Task objective ▸ Reproduce all of the entries below exactly, without images.
-------- Material for this task
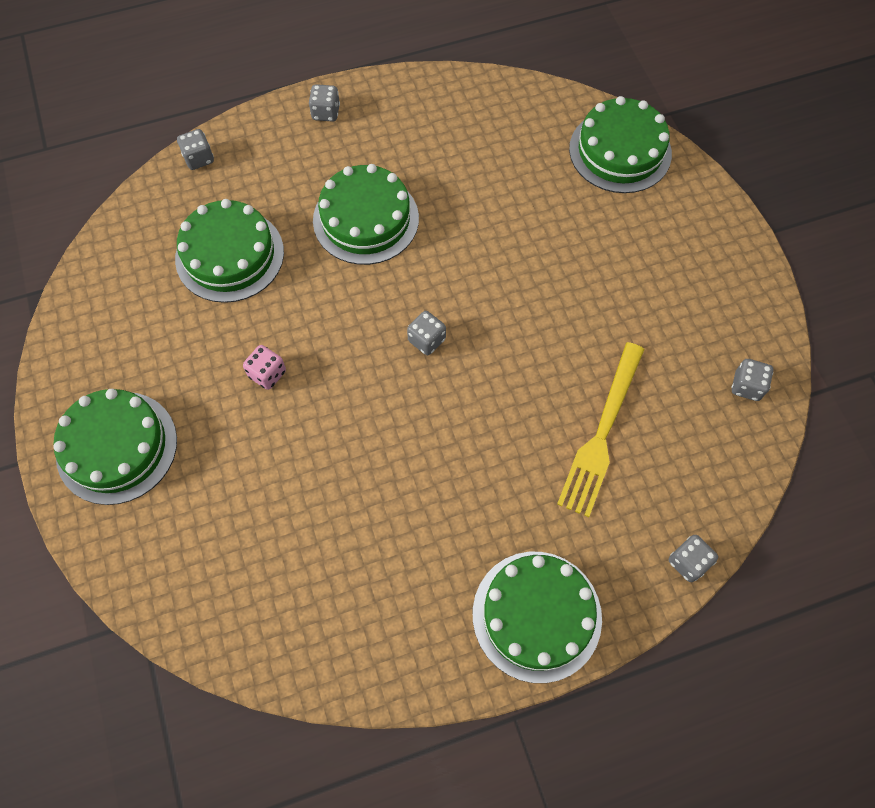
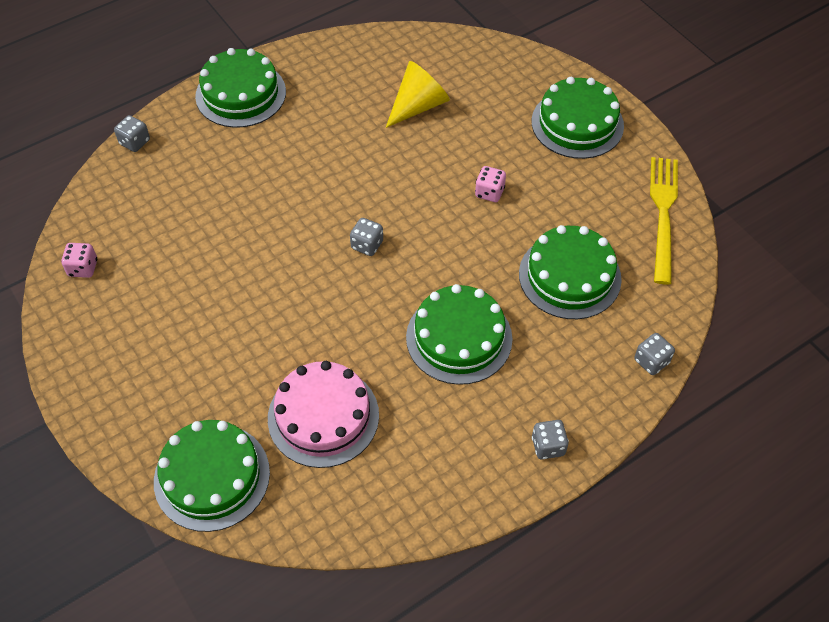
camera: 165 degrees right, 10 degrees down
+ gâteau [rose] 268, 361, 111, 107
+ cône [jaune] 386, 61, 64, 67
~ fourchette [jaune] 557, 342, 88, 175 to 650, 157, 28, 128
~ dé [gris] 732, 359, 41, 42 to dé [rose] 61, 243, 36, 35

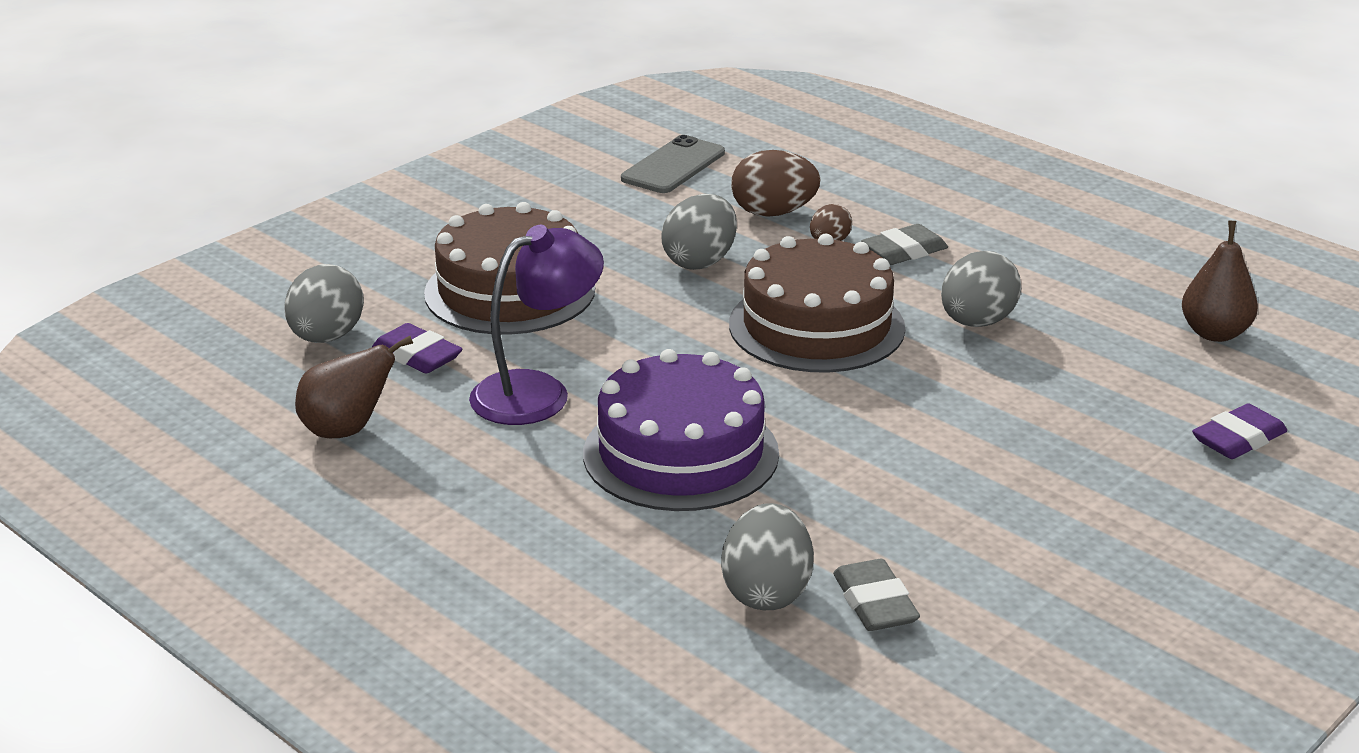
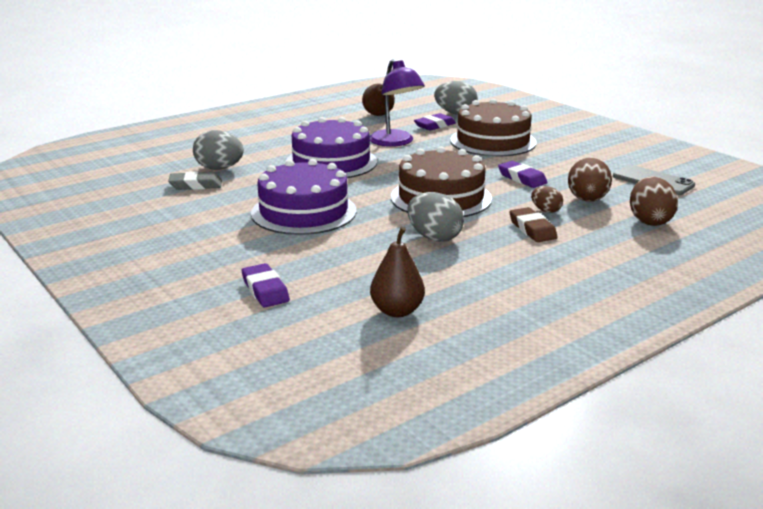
camera: 100 degrees right, 5 degrees down
+ gâteau [violet] 251, 159, 106, 76
+ œuf [marron] 630, 176, 48, 50
~ œuf [gris] 661, 194, 76, 76 to gomme [violet] 498, 161, 50, 27
~ gomme [gris] 861, 224, 87, 41 to gomme [marron] 509, 207, 49, 35

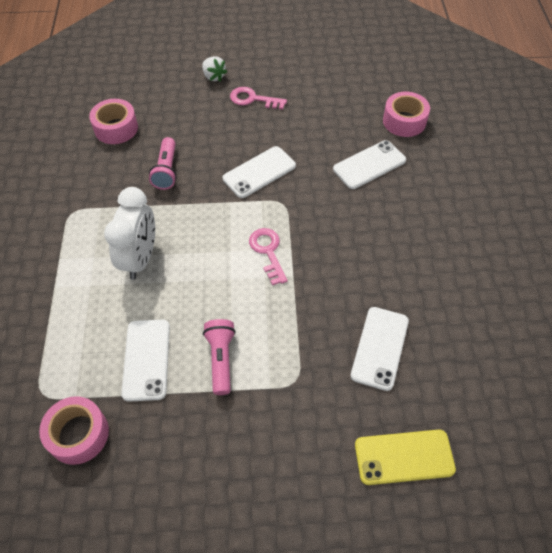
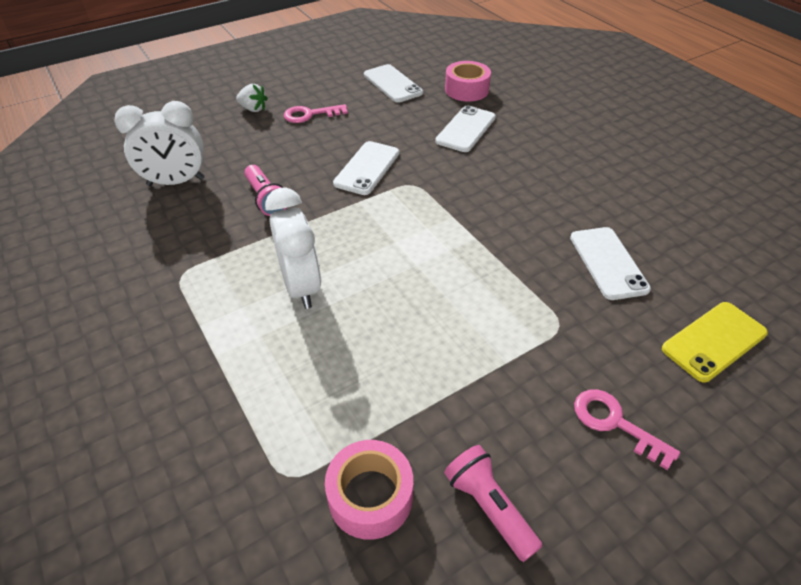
camera: 30 degrees left, 10 degrees down
~ téléphone [blanc] 121, 320, 49, 82 to 364, 64, 59, 39
~ lampe de poche [rose] 203, 319, 33, 76 to 444, 445, 99, 117
~ clé [rose] 249, 228, 39, 58 to 574, 389, 106, 81
~ ruban adhésif [rose] 89, 99, 49, 45 to réveil [blanc] 115, 101, 90, 85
----------------
Answer below ▸
camera: 165 degrees right, 10 degrees down
+ gâteau [rose] 268, 361, 111, 107
+ cône [jaune] 386, 61, 64, 67
~ fourchette [jaune] 557, 342, 88, 175 to 650, 157, 28, 128
~ dé [gris] 732, 359, 41, 42 to dé [rose] 61, 243, 36, 35

camera: 100 degrees right, 5 degrees down
+ gâteau [violet] 251, 159, 106, 76
+ œuf [marron] 630, 176, 48, 50
~ œuf [gris] 661, 194, 76, 76 to gomme [violet] 498, 161, 50, 27
~ gomme [gris] 861, 224, 87, 41 to gomme [marron] 509, 207, 49, 35

camera: 30 degrees left, 10 degrees down
~ téléphone [blanc] 121, 320, 49, 82 to 364, 64, 59, 39
~ lampe de poche [rose] 203, 319, 33, 76 to 444, 445, 99, 117
~ clé [rose] 249, 228, 39, 58 to 574, 389, 106, 81
~ ruban adhésif [rose] 89, 99, 49, 45 to réveil [blanc] 115, 101, 90, 85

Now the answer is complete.